Stored data:
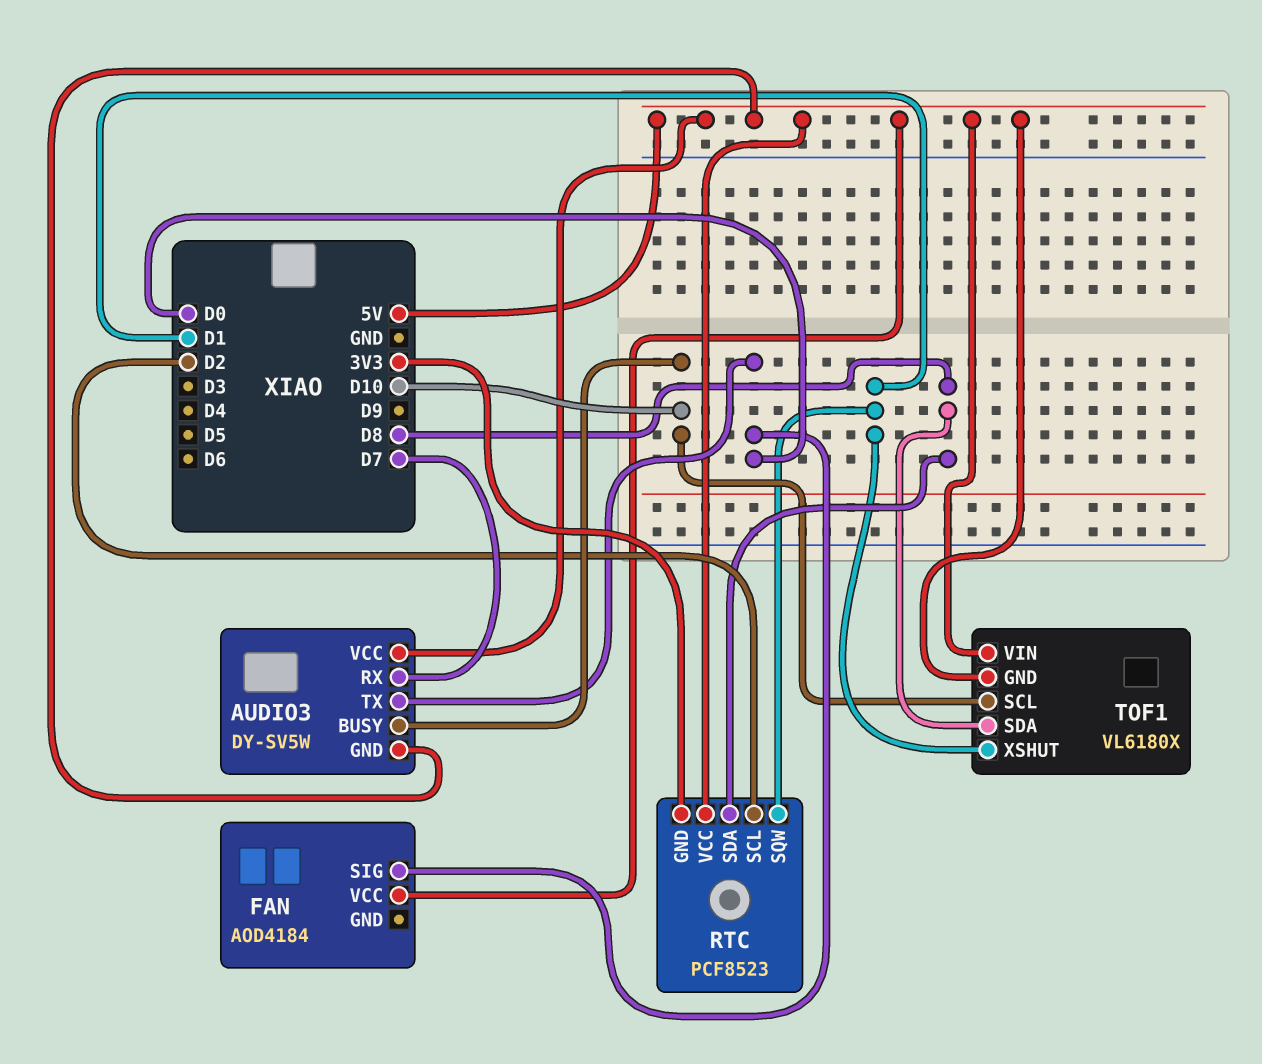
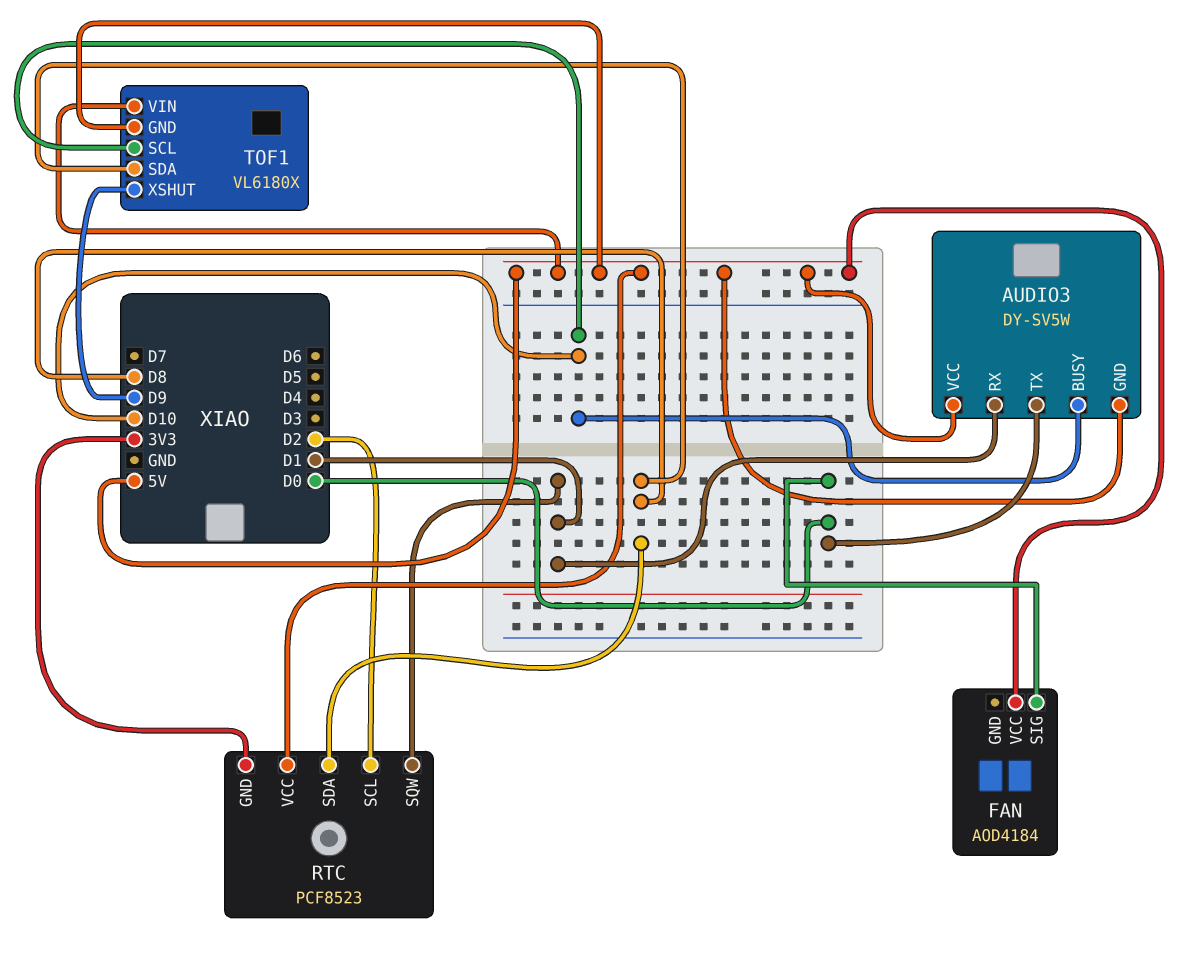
AUDIO3 pin RX: D7 -> D1
TOF1 pin XSHUT: D1 -> D9

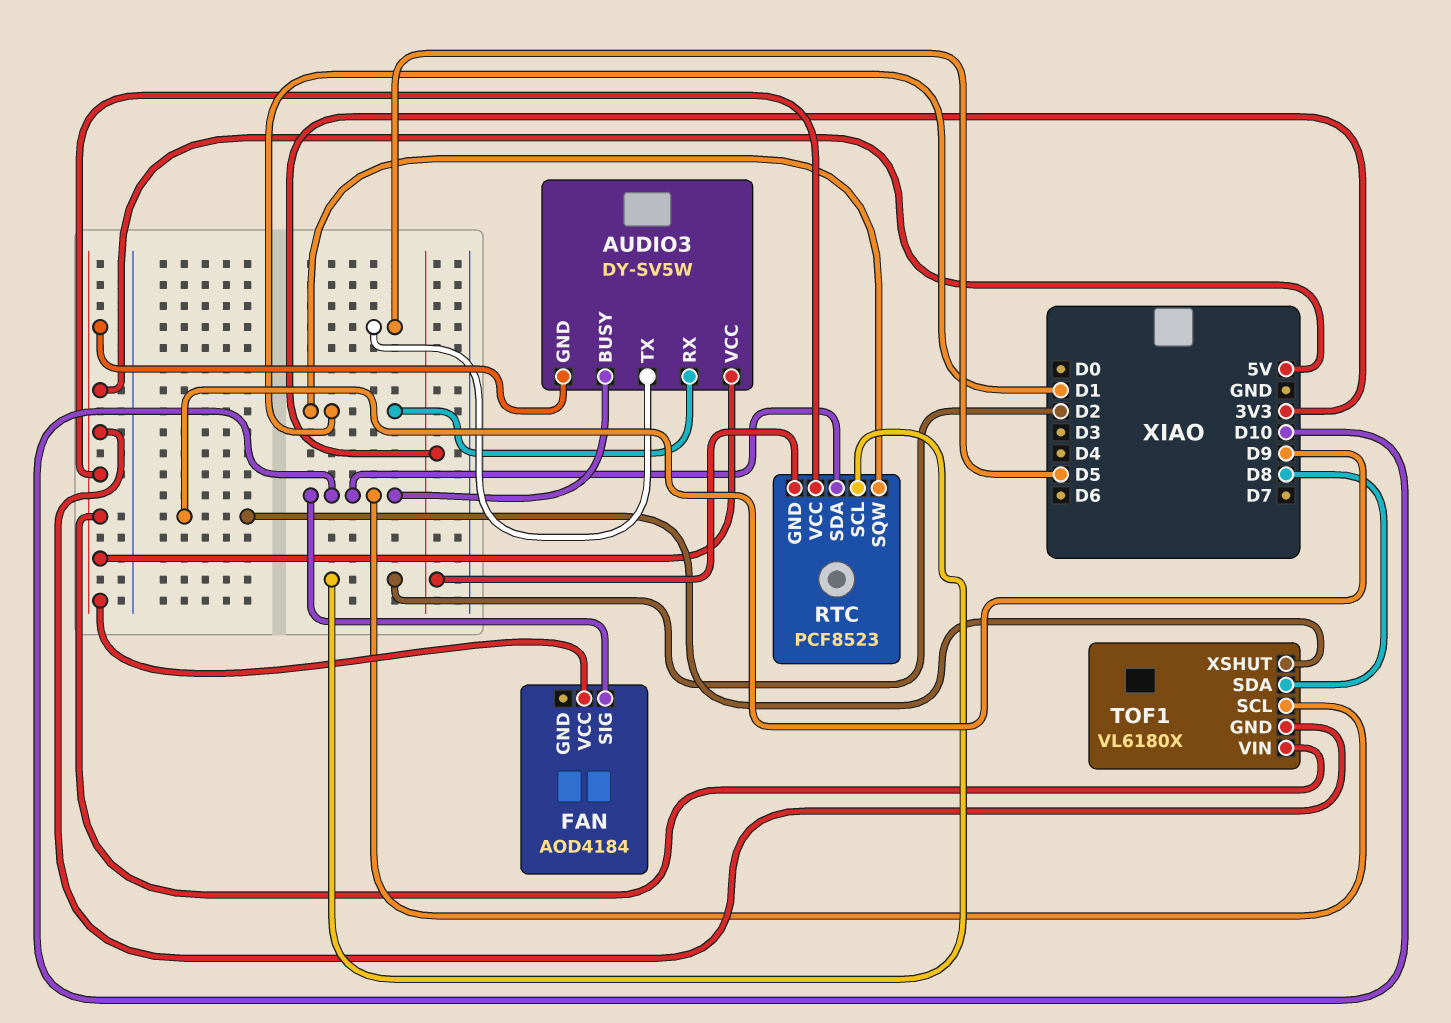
AUDIO3 pin TX: D0 -> D5
FAN pin SIG: D0 -> D10
RTC pin SDA: D8 -> D10

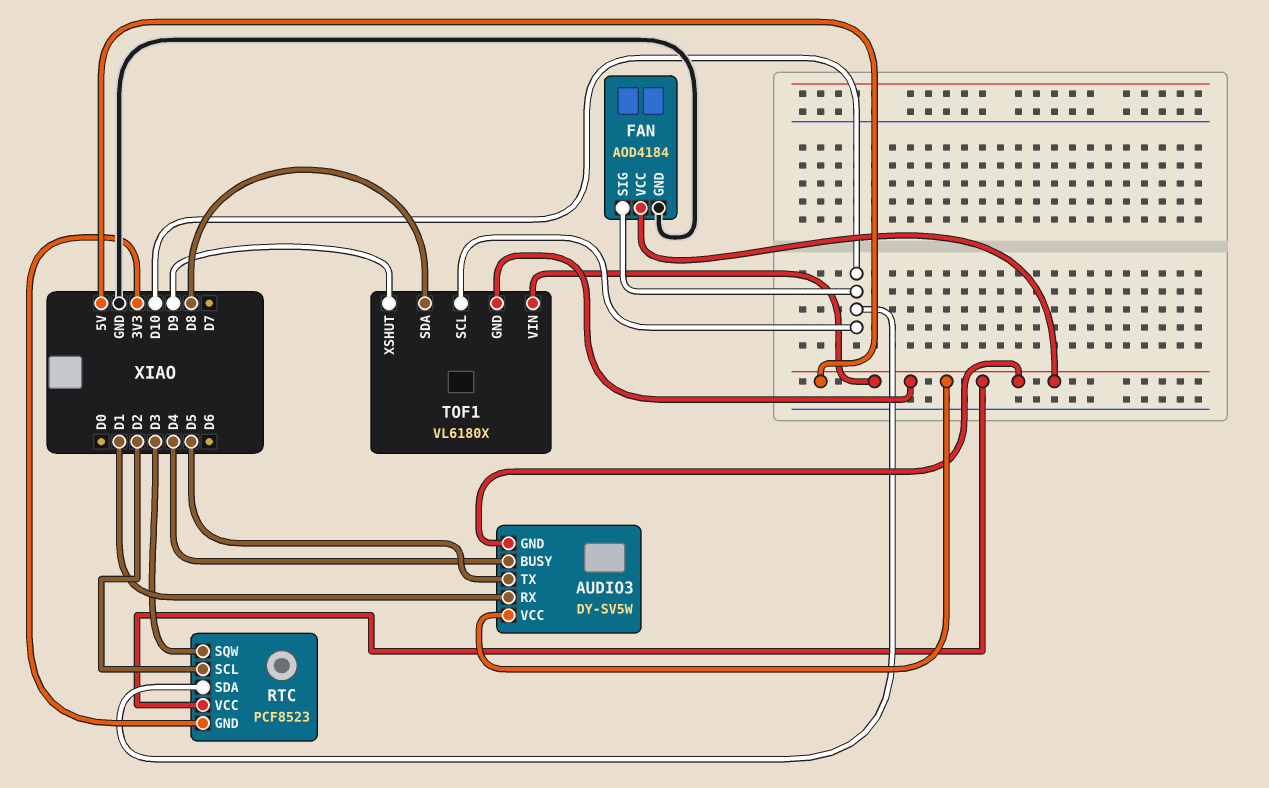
AUDIO3 pin BUSY: D10 -> D4
FAN pin GND: none -> GND
RTC pin SQW: D1 -> D3

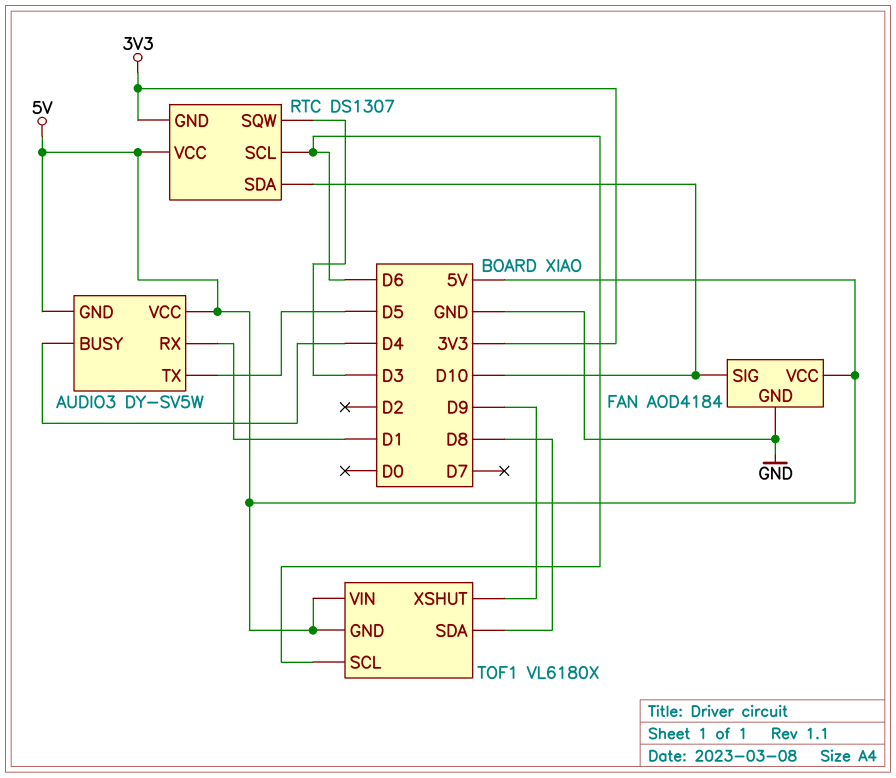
RTC: PCF8523 -> DS1307
RTC pin SCL: D2 -> D6
TOF1 pin SCL: D10 -> D6

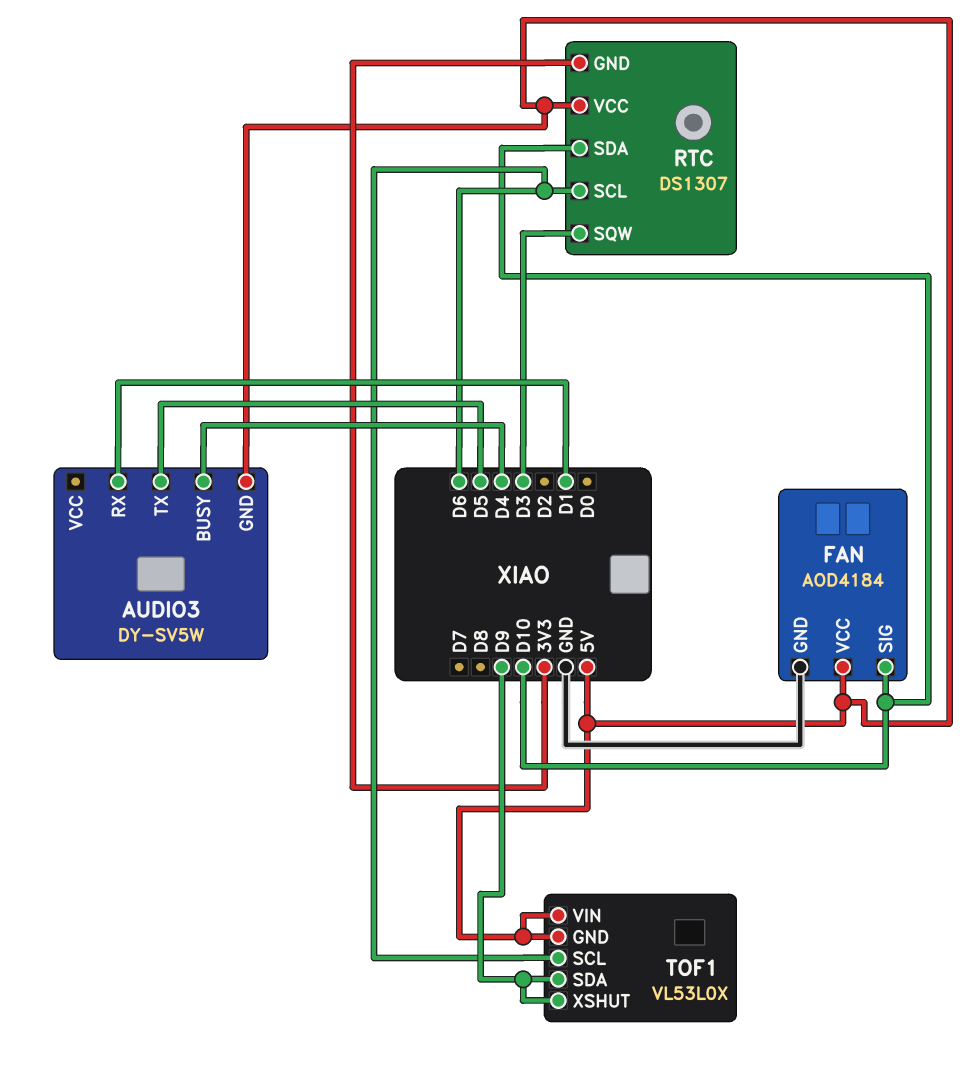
AUDIO3 pin VCC: 5V -> none
TOF1: VL6180X -> VL53L0X
TOF1 pin SDA: D8 -> D9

▶ [INSTRUCTIONS FOR THE TASK]:
If an entry contains an image, print the rest of that entry exactly and leave the image out.

▶ [OUTPUT FOR THIS EXERCISE]:
AUDIO3 pin RX: D7 -> D1
TOF1 pin XSHUT: D1 -> D9

AUDIO3 pin TX: D0 -> D5
FAN pin SIG: D0 -> D10
RTC pin SDA: D8 -> D10

AUDIO3 pin BUSY: D10 -> D4
FAN pin GND: none -> GND
RTC pin SQW: D1 -> D3

RTC: PCF8523 -> DS1307
RTC pin SCL: D2 -> D6
TOF1 pin SCL: D10 -> D6

AUDIO3 pin VCC: 5V -> none
TOF1: VL6180X -> VL53L0X
TOF1 pin SDA: D8 -> D9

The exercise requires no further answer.